Work instruction.
Starting at the line that contains "Q4: NMOS AO3400", output each line through the end of the data exactly, and nothing more.

++++ Data records ++++

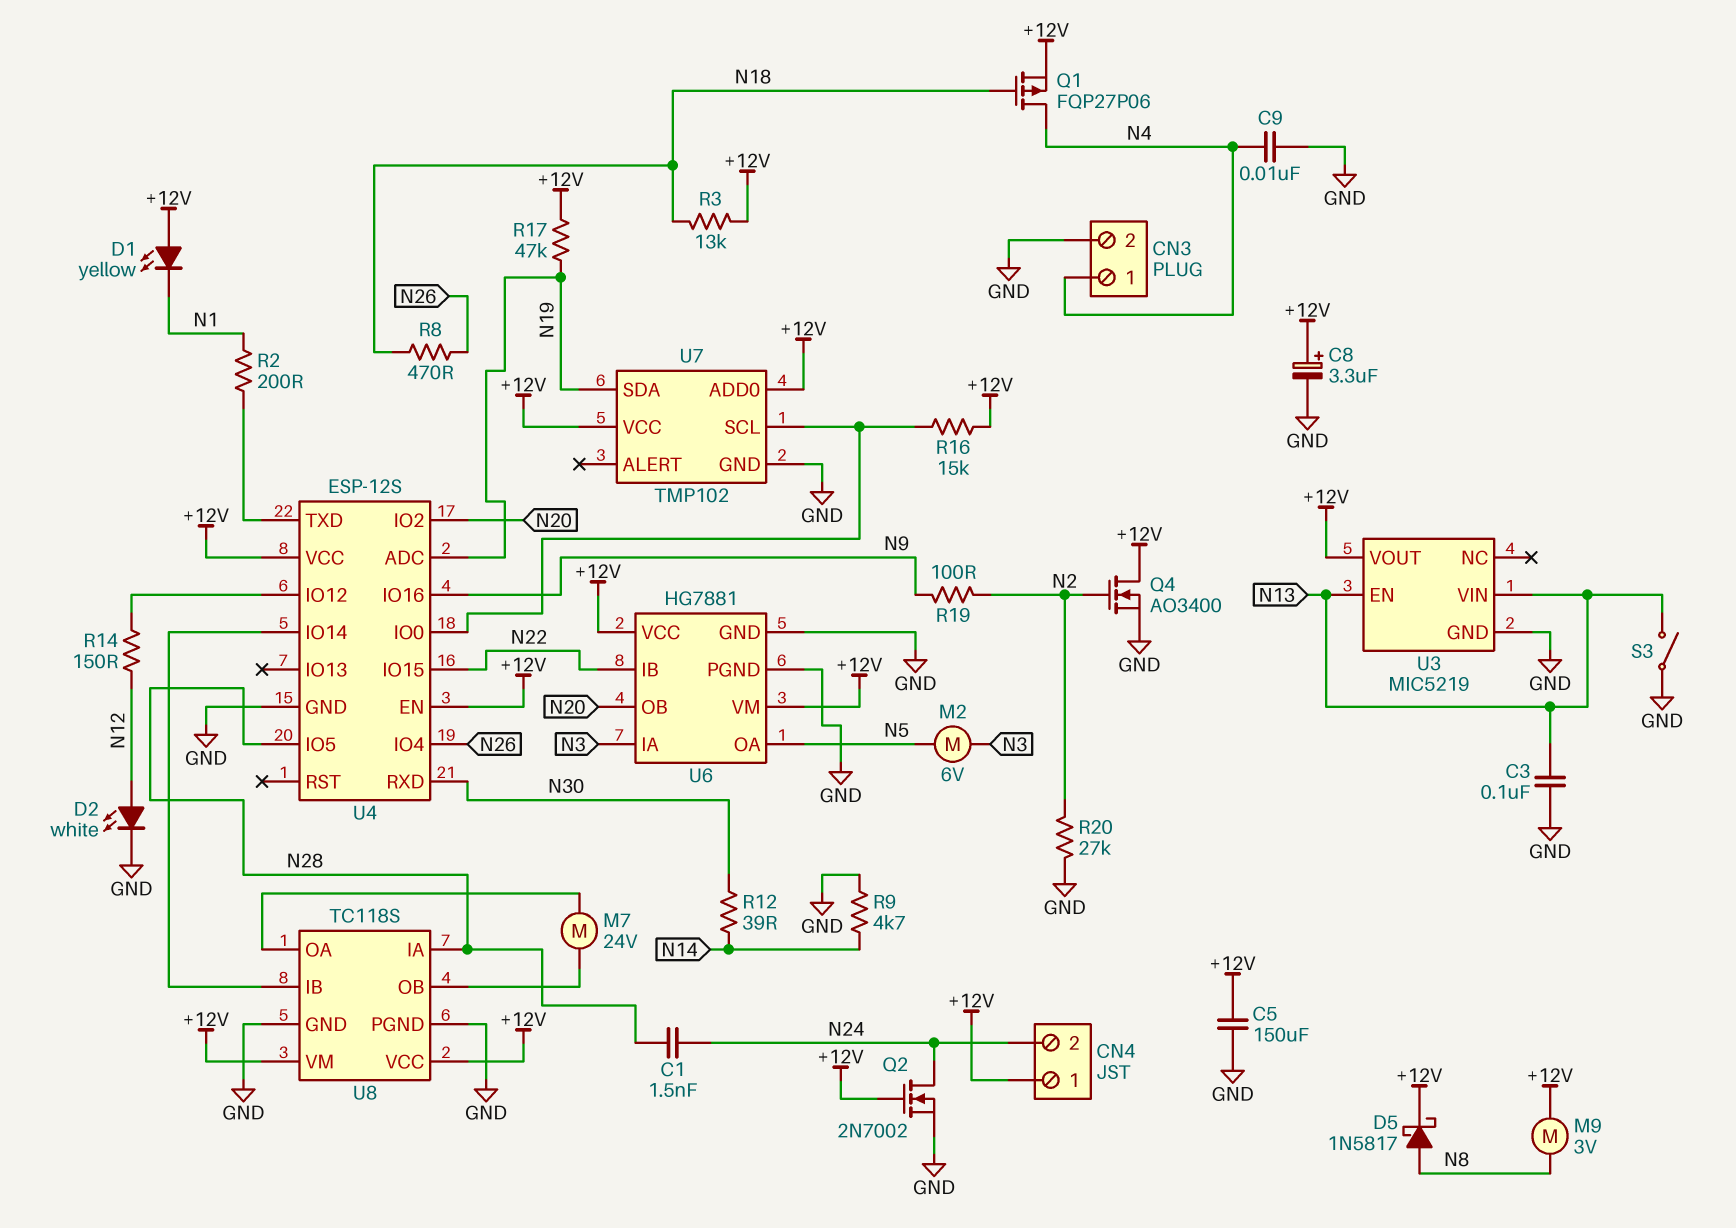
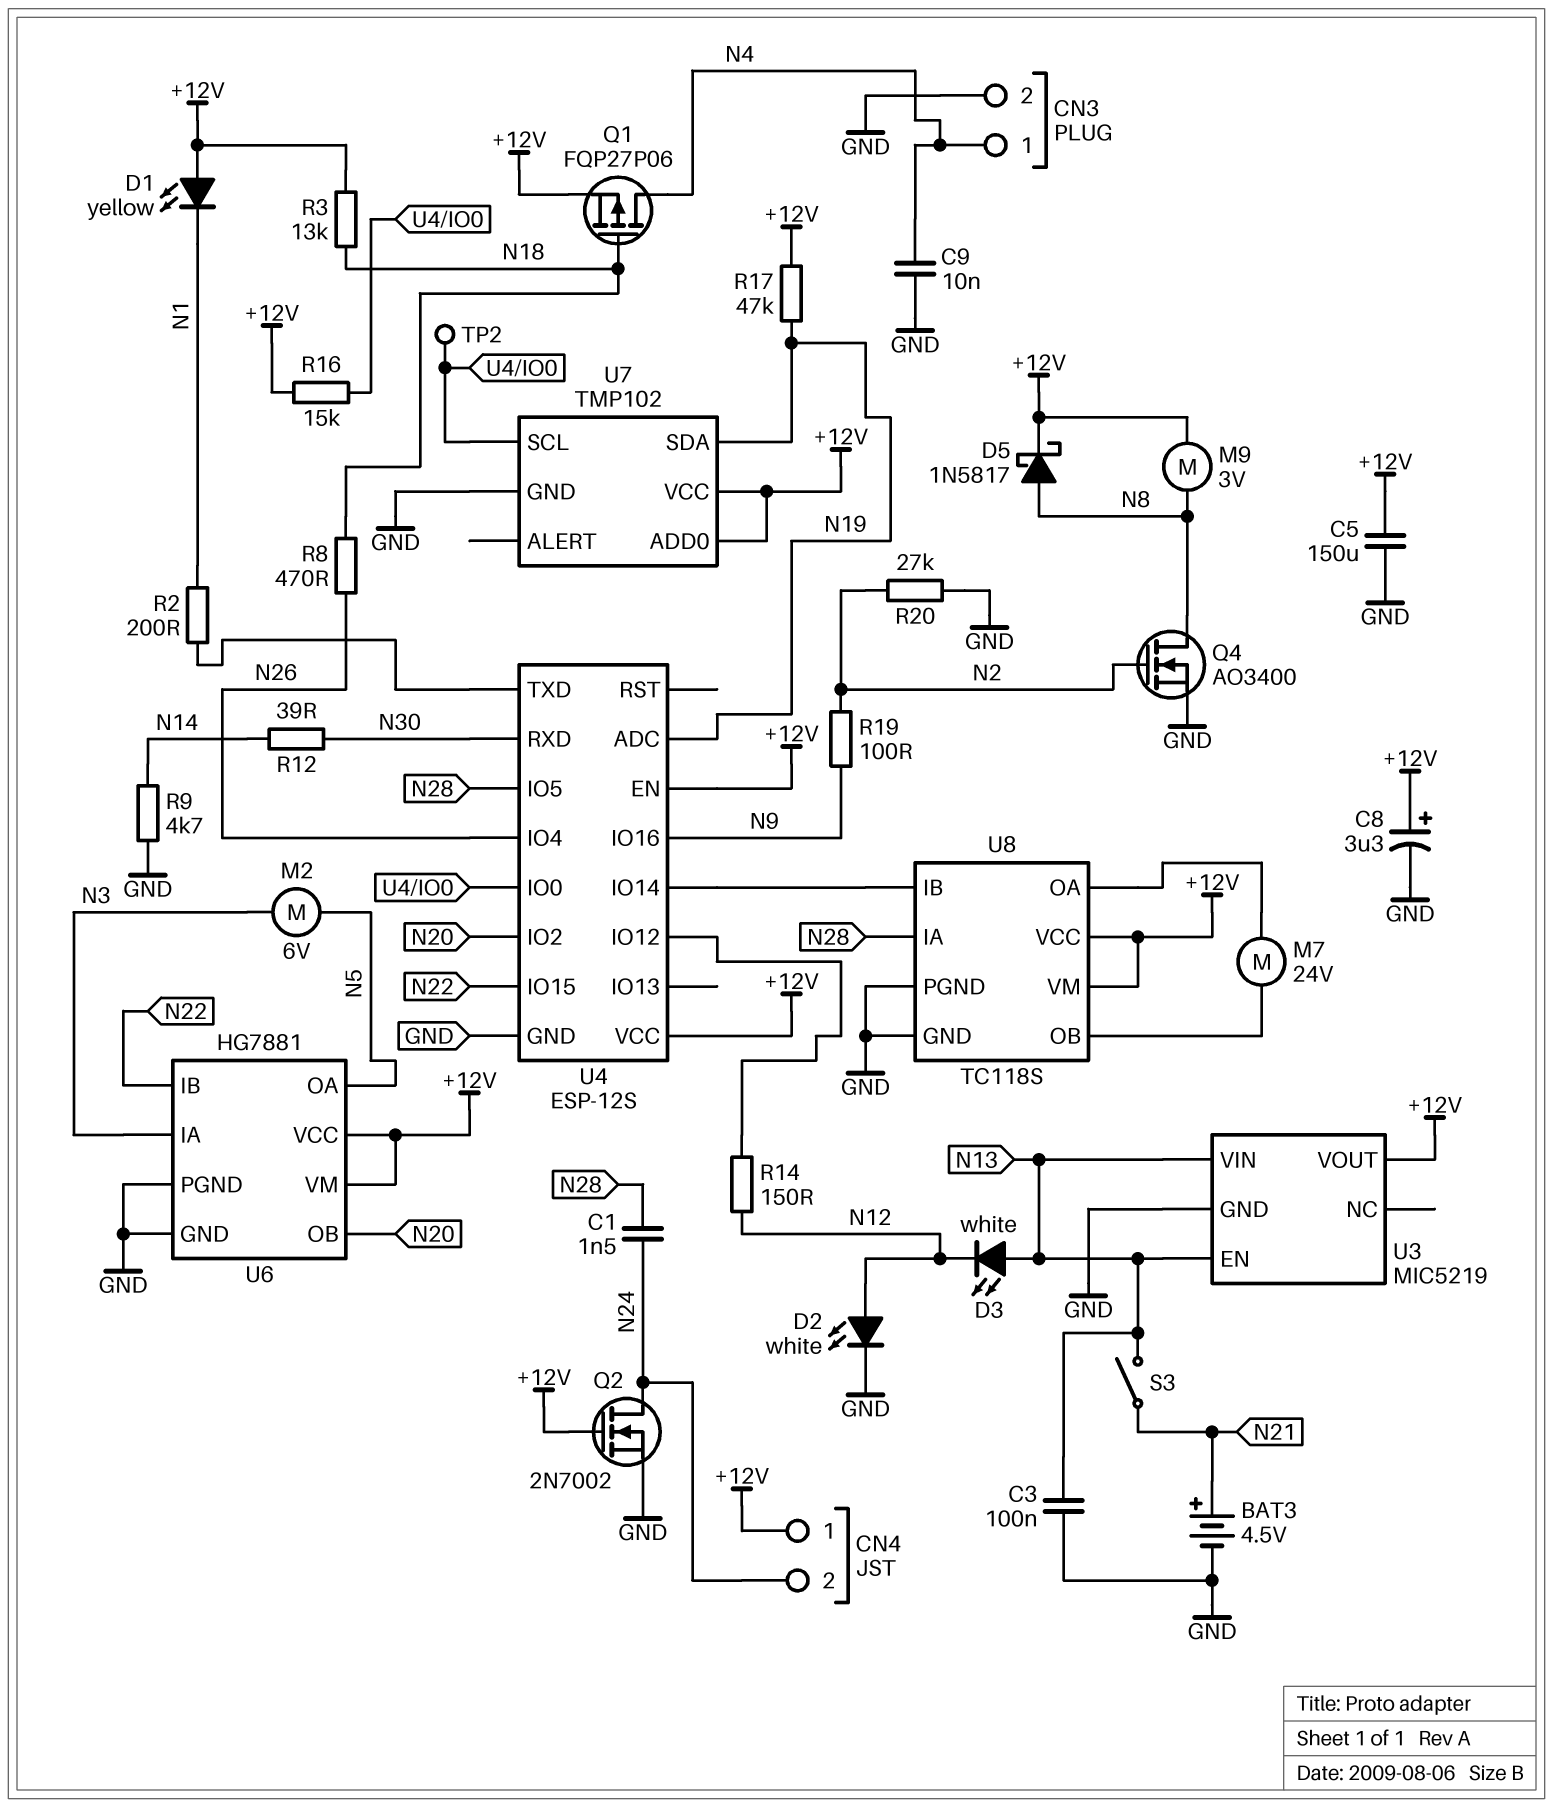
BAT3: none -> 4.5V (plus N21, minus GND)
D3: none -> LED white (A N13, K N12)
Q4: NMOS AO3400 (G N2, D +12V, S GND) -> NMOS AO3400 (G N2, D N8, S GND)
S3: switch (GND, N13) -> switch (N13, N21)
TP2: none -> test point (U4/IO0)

++++

Result.
Q4: NMOS AO3400 (G N2, D +12V, S GND) -> NMOS AO3400 (G N2, D N8, S GND)
S3: switch (GND, N13) -> switch (N13, N21)
TP2: none -> test point (U4/IO0)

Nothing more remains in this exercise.